▶ Provided data
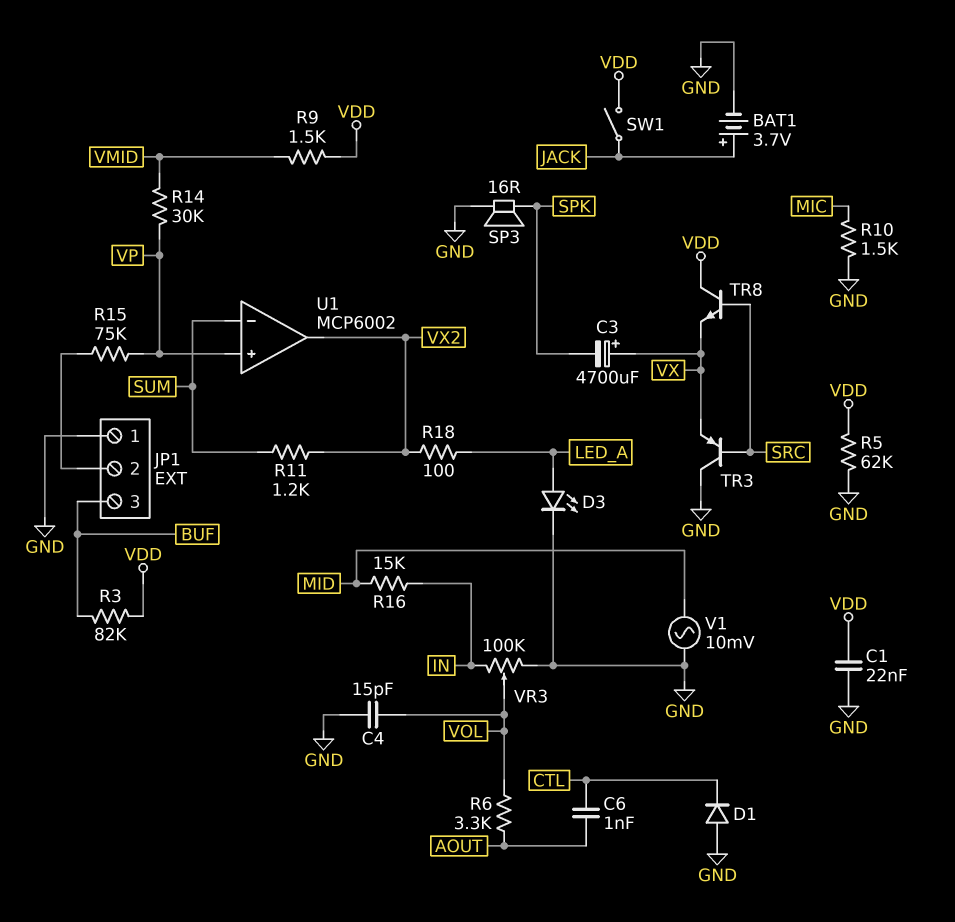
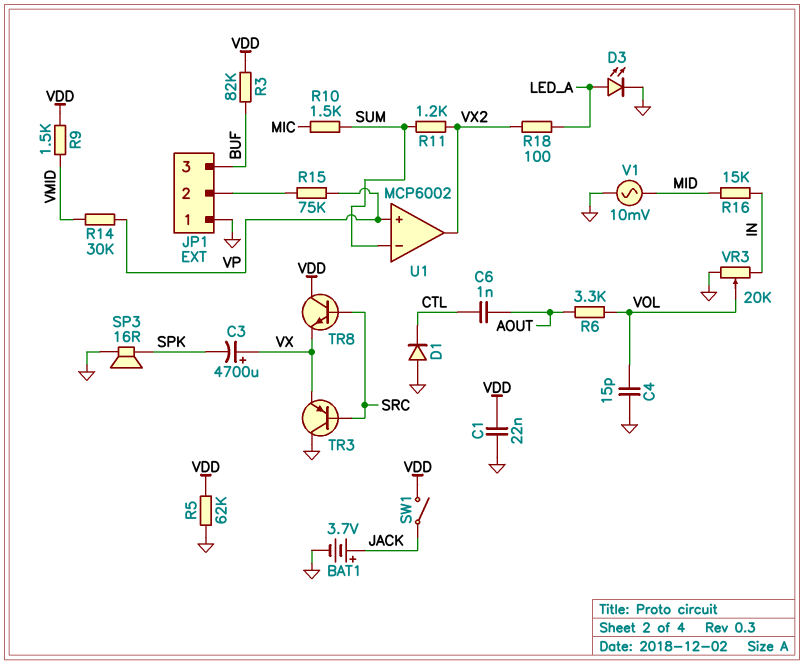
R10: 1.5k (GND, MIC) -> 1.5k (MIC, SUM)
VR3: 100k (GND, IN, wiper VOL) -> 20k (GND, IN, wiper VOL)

* * *

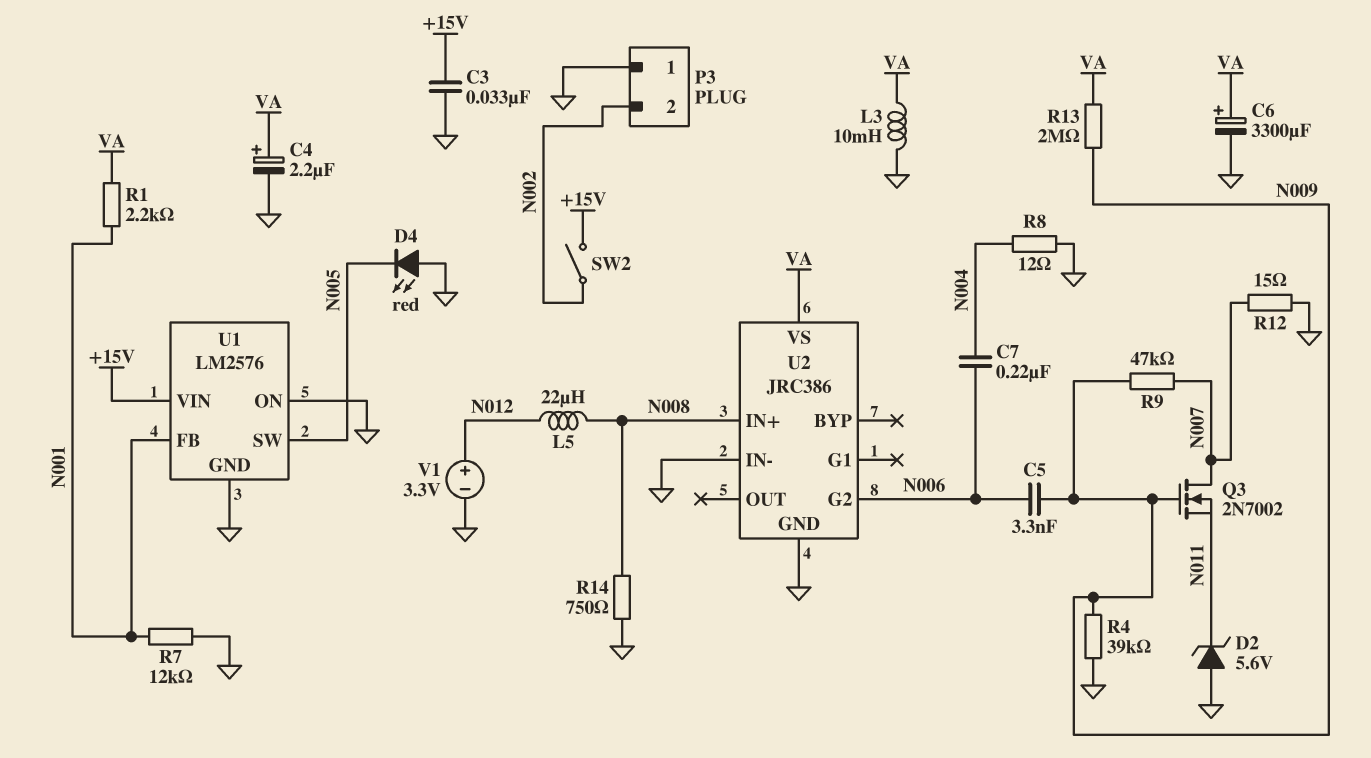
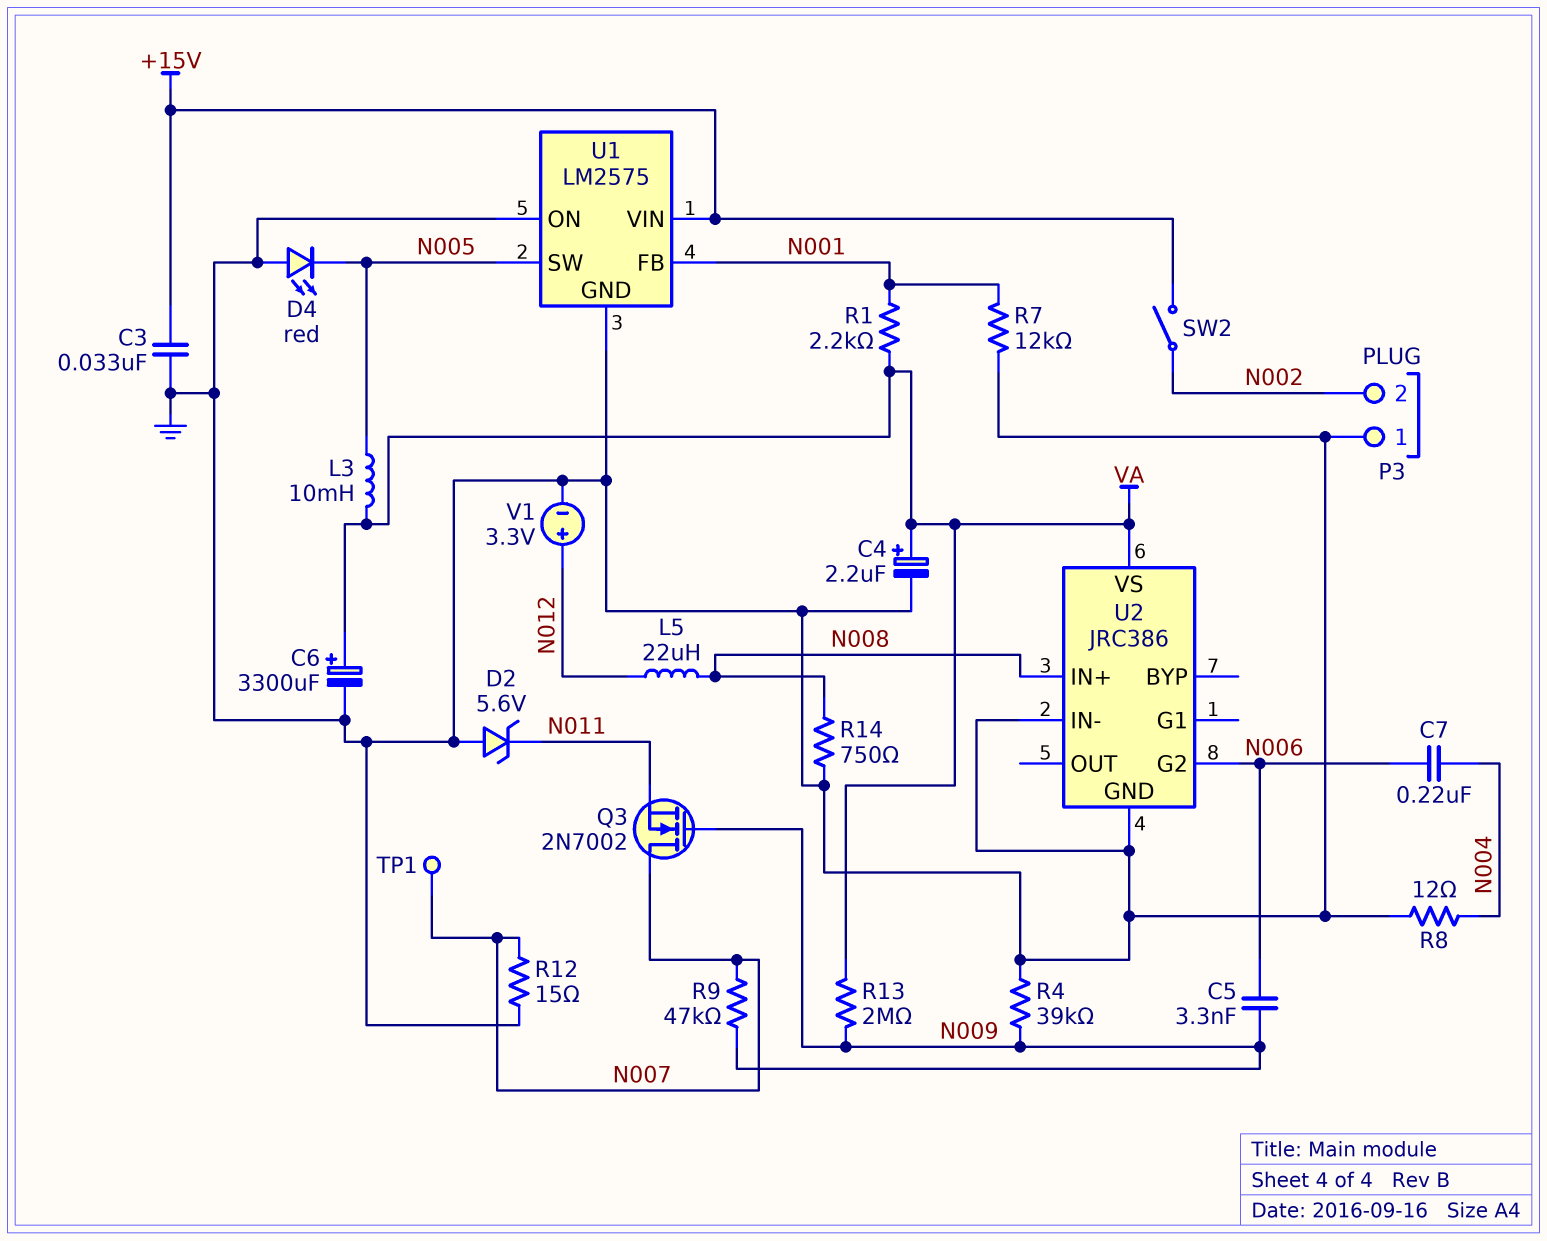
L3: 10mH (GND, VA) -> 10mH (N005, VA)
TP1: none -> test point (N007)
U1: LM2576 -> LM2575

▶ Required work
An exact copy of the lines above, from the one containing "R10: 1.5k (GND, MIC) -> 1.5k (MIC, SUM)" through the one containing "VR3: 100k (GND, IN, wiper", is the whole of the answer.

▶ Solution below
R10: 1.5k (GND, MIC) -> 1.5k (MIC, SUM)
VR3: 100k (GND, IN, wiper VOL) -> 20k (GND, IN, wiper VOL)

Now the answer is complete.